[Task item]
Within the material below, transcribe exactly the lines from the one holding "dental chair: (115, 182)" through the one holding "desk: (332, 218) -> (140, 329), moved", keeping both ends and skipping the rest.

[Given information]

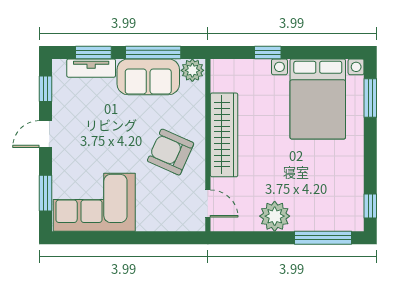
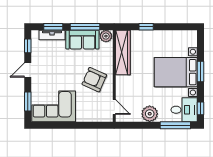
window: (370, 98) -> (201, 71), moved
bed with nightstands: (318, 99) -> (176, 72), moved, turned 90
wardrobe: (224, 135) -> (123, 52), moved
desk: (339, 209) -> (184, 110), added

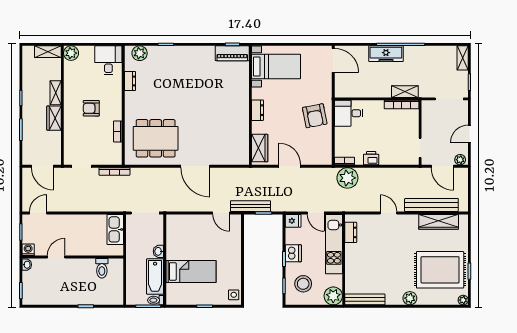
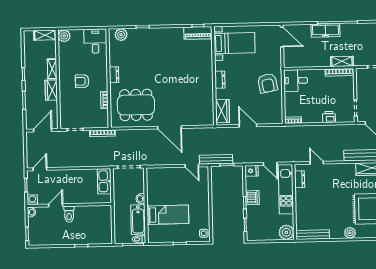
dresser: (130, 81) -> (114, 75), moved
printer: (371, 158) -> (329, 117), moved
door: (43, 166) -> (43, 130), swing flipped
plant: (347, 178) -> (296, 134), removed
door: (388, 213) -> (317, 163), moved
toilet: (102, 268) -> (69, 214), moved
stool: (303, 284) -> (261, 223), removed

* * *

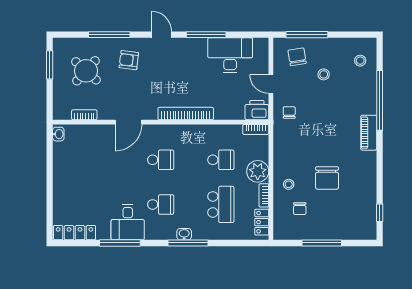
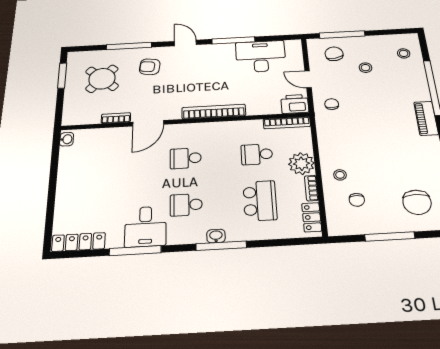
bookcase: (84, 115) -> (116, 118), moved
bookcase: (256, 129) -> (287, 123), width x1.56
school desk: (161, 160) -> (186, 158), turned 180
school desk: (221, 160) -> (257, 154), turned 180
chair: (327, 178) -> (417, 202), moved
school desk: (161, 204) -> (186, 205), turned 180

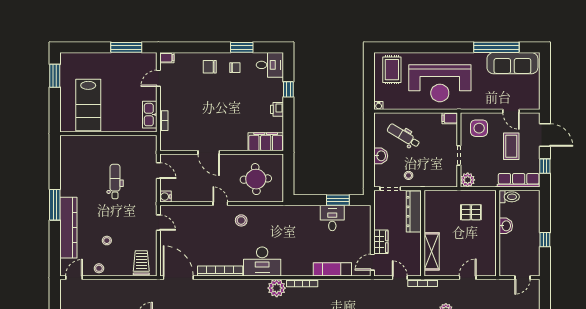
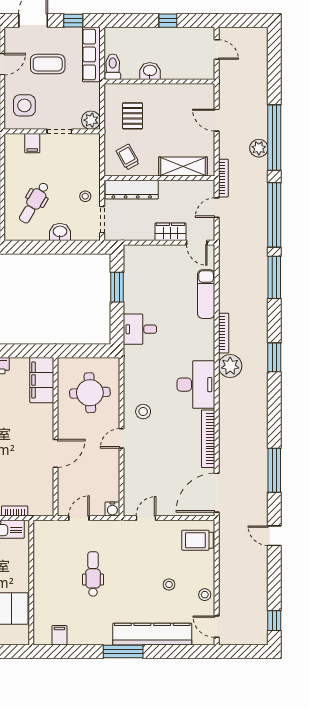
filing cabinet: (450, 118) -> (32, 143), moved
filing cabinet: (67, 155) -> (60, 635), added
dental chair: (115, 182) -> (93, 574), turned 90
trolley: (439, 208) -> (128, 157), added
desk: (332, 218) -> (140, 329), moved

==

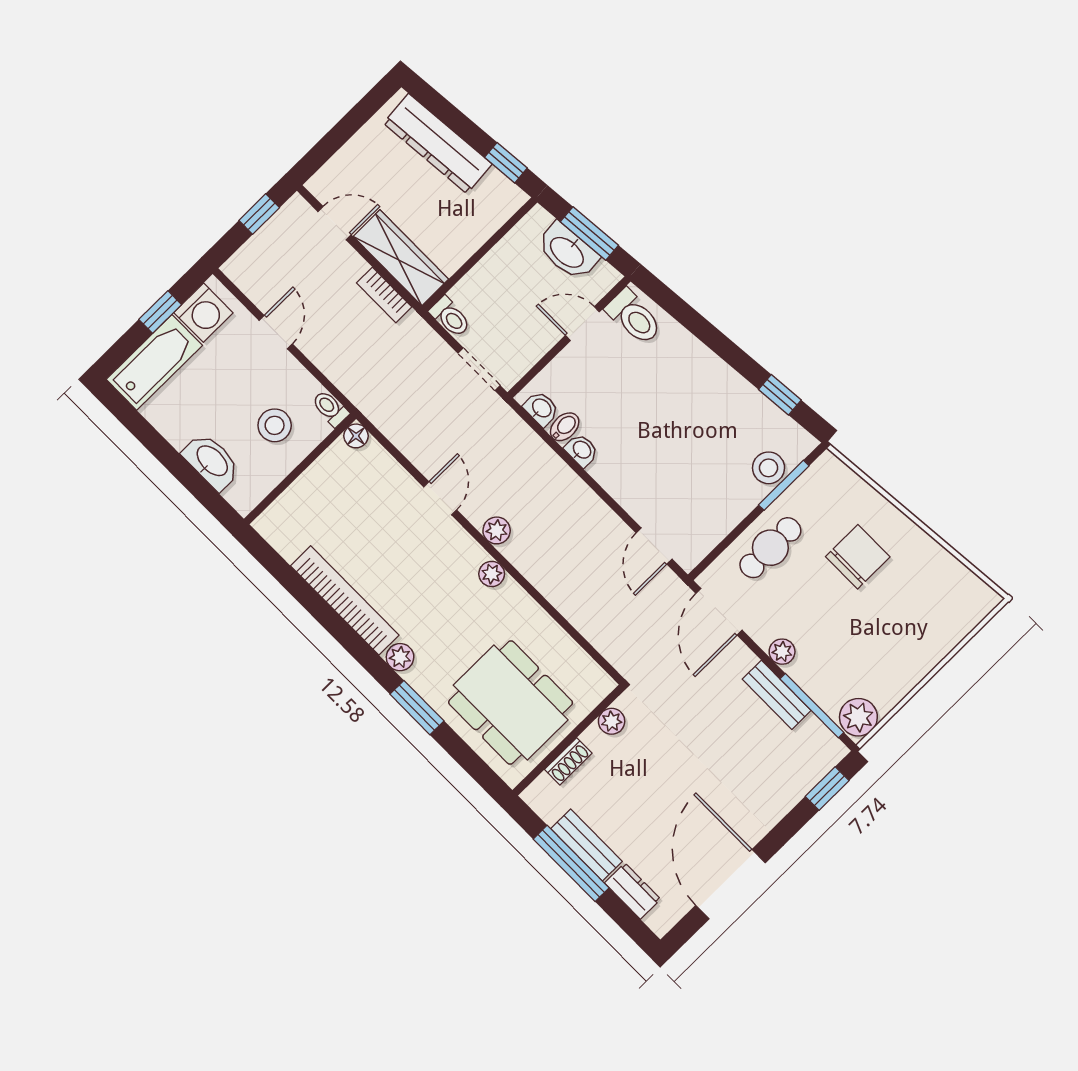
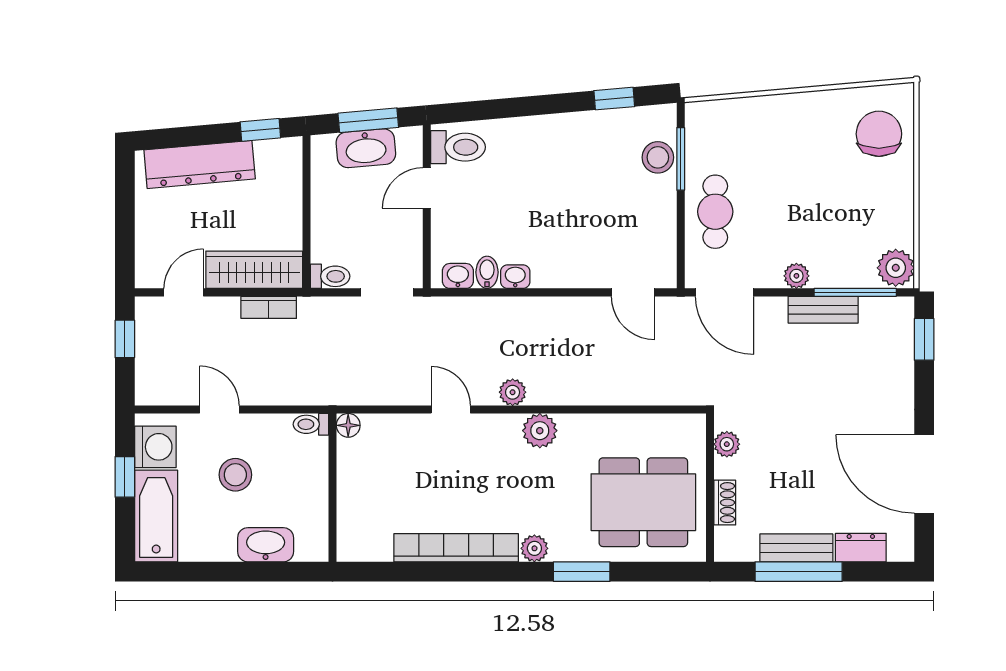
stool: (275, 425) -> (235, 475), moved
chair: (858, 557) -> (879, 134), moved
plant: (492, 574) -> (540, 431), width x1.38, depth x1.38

[Answer below]
dental chair: (115, 182) -> (93, 574), turned 90
trolley: (439, 208) -> (128, 157), added
desk: (332, 218) -> (140, 329), moved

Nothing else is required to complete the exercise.